### Material provided
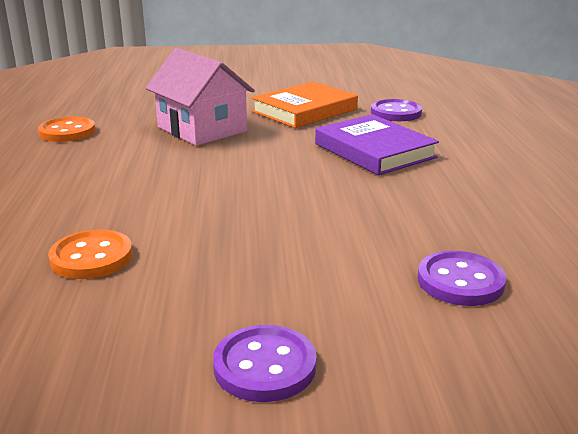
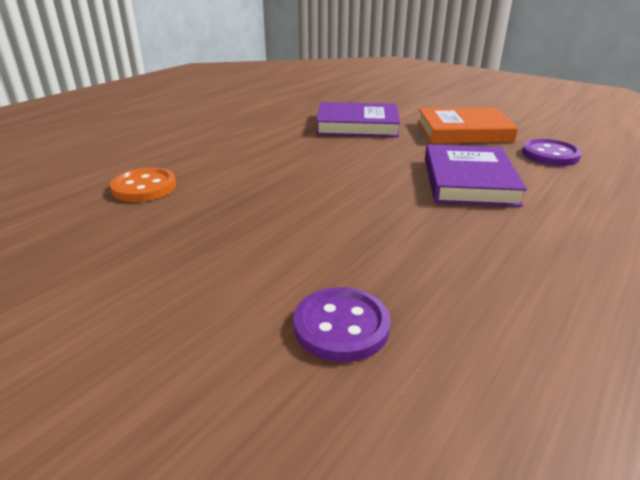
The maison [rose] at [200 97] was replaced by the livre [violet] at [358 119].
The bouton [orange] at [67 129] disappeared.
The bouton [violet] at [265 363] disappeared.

### Exercise requirements
In full and without change, repeat the material above, minus the pictures.

### Exercise output
The maison [rose] at [200 97] was replaced by the livre [violet] at [358 119].
The bouton [orange] at [67 129] disappeared.
The bouton [violet] at [265 363] disappeared.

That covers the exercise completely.